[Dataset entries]
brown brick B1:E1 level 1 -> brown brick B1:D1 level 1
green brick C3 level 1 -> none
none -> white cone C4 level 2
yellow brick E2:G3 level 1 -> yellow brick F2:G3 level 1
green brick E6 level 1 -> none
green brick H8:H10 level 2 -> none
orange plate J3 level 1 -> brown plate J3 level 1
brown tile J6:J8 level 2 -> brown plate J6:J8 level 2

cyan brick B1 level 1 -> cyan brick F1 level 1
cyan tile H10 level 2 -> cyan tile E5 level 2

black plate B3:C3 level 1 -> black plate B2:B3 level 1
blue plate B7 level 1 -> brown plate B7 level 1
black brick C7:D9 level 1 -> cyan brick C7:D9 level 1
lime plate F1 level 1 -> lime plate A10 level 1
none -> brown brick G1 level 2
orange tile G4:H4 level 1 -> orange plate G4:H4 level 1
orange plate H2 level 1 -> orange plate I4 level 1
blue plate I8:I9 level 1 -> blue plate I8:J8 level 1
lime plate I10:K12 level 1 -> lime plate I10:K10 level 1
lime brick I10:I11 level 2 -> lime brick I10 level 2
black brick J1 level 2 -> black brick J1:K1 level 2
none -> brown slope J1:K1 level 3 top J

...

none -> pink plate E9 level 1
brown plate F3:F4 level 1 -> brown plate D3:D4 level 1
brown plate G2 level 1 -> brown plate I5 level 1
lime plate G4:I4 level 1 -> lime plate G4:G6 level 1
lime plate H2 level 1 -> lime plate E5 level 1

▸ BRIEF: Transcribe the records above exactly, beginning at the line that contains "cyan tile H10 level 2 -> cyan tile E5 level 2" and ending with the line that contains "orange tile G4:H4", both included, and nothing else.

▸ TASK ANSWER:
cyan tile H10 level 2 -> cyan tile E5 level 2

black plate B3:C3 level 1 -> black plate B2:B3 level 1
blue plate B7 level 1 -> brown plate B7 level 1
black brick C7:D9 level 1 -> cyan brick C7:D9 level 1
lime plate F1 level 1 -> lime plate A10 level 1
none -> brown brick G1 level 2
orange tile G4:H4 level 1 -> orange plate G4:H4 level 1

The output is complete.